┌─ Raw data
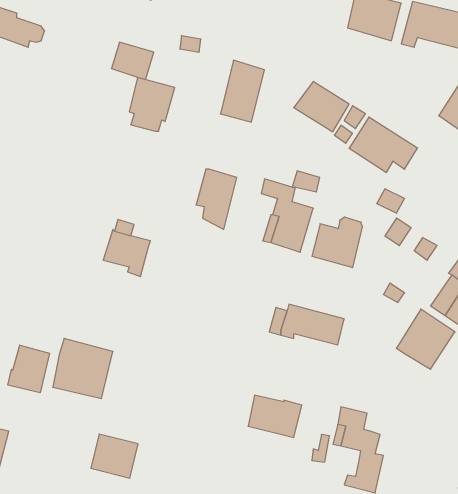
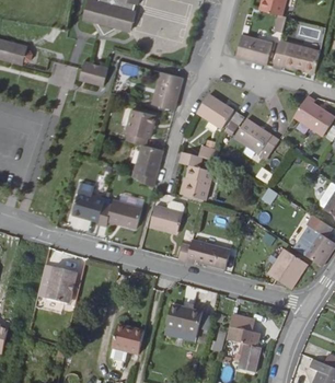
building: [129,78,175,131] -> [122,116,152,152]
building: [312,217,362,268] -> [151,205,185,239]
building: none -> [95,201,139,230]
building: [8,345,50,393] -> none
building: [91,434,138,478] -> [113,324,145,353]

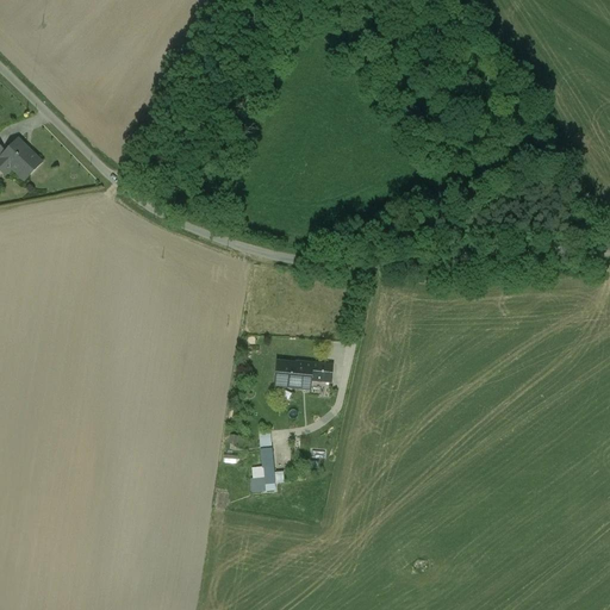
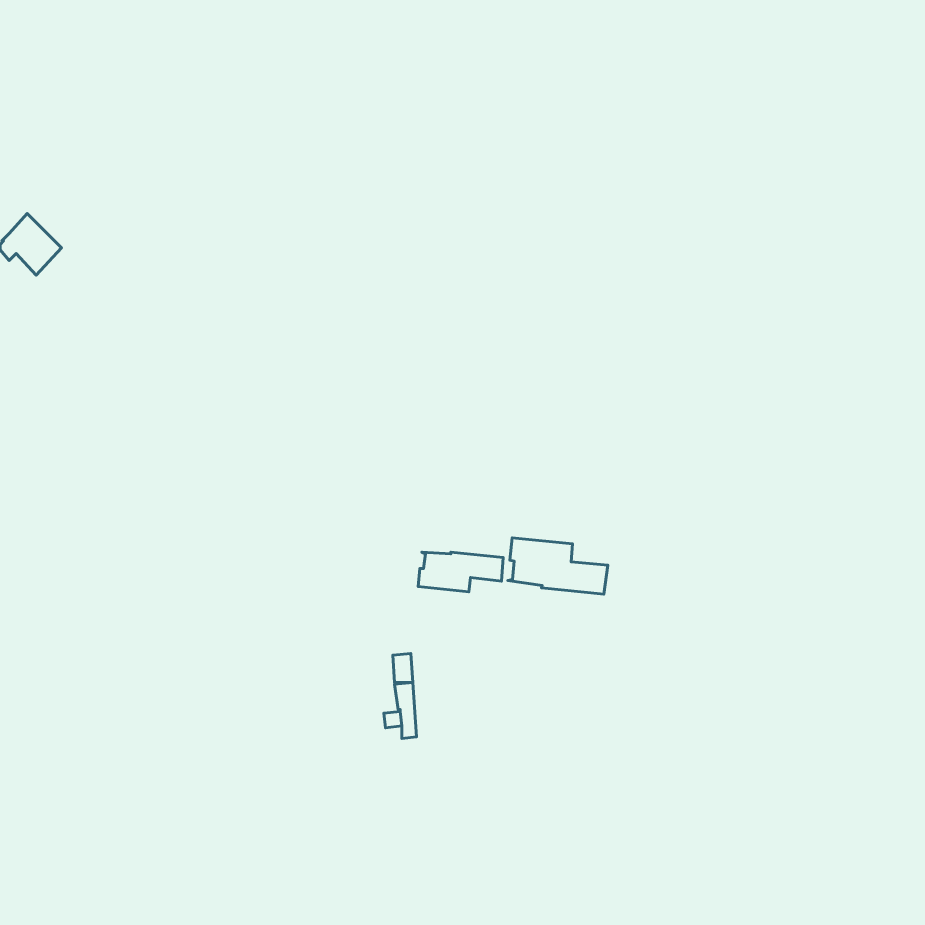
building: none -> [508,538,608,594]

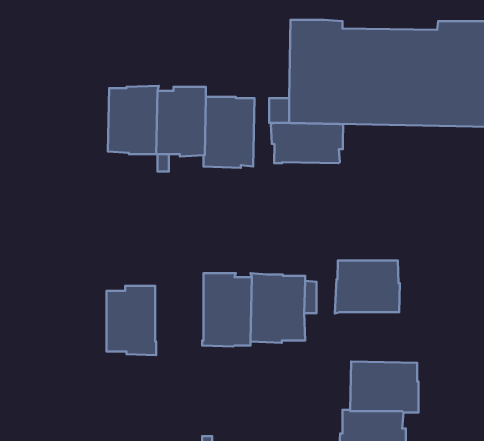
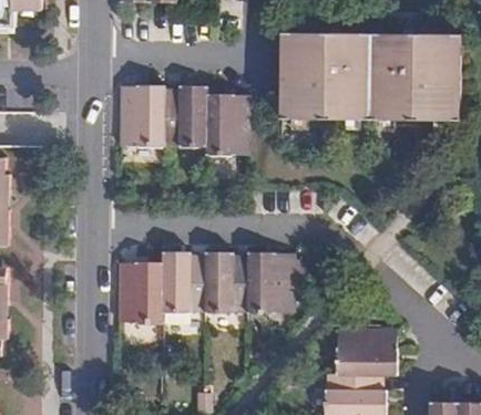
building: [271,123,343,163] -> none
building: [335,261,400,313] -> none
building: none -> [160,251,203,314]

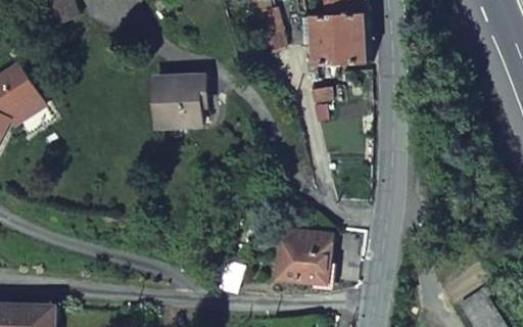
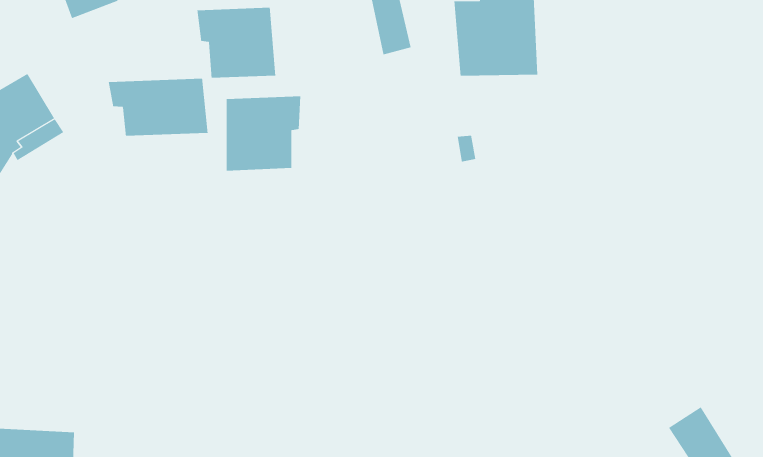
building: none -> [197,7,276,78]
building: none -> [108,78,208,137]
building: [279,231,331,283] -> none

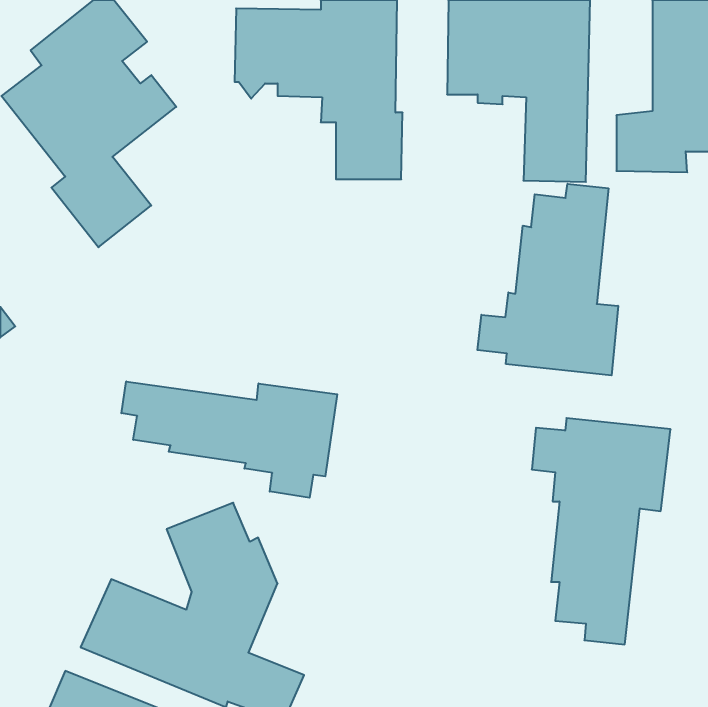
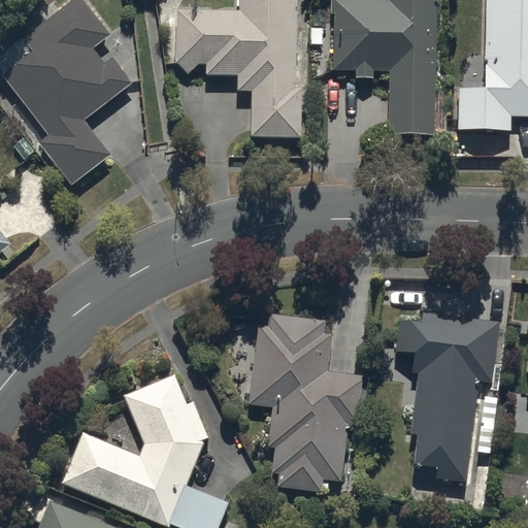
building: [477,184,618,375] -> none
building: [121,381,337,498] -> none
building: none -> [248,314,364,492]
└─
Request
Copy, without any change, the lines above from the one containing "building: [121,381,337,498] -> none" to the end, both ends included. Add nothing else.

Solved exercise
building: [121,381,337,498] -> none
building: none -> [248,314,364,492]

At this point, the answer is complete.